### [Task statement]
Locate the word "lime" in the material, then show every line that holds it.

### [Working data]
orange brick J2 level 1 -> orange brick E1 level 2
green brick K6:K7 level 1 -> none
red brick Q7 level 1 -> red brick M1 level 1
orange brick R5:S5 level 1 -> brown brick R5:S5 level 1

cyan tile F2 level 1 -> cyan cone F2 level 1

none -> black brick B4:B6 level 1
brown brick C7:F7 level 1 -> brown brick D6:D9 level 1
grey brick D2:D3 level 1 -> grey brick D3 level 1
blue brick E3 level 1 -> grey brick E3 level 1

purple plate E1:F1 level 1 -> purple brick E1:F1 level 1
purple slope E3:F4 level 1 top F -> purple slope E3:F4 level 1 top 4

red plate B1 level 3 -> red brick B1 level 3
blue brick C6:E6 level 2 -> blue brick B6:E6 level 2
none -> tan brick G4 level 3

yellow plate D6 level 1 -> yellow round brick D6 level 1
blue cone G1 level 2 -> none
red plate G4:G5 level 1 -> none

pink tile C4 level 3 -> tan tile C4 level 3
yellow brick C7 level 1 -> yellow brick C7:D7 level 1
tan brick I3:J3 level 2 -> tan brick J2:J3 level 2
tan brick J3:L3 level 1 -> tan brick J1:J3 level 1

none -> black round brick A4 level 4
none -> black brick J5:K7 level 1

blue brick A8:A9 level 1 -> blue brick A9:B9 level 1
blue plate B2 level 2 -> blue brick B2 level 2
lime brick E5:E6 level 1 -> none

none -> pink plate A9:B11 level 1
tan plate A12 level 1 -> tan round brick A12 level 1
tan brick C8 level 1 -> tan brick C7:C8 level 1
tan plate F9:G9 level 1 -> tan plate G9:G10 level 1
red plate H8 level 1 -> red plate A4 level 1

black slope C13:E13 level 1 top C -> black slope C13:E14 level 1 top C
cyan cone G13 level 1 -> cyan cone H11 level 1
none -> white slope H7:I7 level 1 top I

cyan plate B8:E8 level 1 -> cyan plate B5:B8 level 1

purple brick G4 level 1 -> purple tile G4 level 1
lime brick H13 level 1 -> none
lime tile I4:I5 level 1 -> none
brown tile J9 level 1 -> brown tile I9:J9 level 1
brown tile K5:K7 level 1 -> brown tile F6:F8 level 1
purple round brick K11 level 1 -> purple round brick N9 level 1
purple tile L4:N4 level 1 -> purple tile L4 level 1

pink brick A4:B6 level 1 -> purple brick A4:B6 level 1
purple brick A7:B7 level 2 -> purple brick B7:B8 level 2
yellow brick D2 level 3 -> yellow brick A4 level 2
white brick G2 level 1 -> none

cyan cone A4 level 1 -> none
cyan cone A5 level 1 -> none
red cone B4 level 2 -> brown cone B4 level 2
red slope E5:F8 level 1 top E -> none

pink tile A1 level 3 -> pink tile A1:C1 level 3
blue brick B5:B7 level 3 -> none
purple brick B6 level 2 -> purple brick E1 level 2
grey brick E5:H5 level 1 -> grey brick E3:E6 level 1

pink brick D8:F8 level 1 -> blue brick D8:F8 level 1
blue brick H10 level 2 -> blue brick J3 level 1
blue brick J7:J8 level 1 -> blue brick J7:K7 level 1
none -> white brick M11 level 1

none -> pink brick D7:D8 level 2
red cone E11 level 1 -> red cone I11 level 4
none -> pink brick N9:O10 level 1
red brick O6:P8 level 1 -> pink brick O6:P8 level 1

### [Completed task]
lime brick E5:E6 level 1 -> none
lime brick H13 level 1 -> none
lime tile I4:I5 level 1 -> none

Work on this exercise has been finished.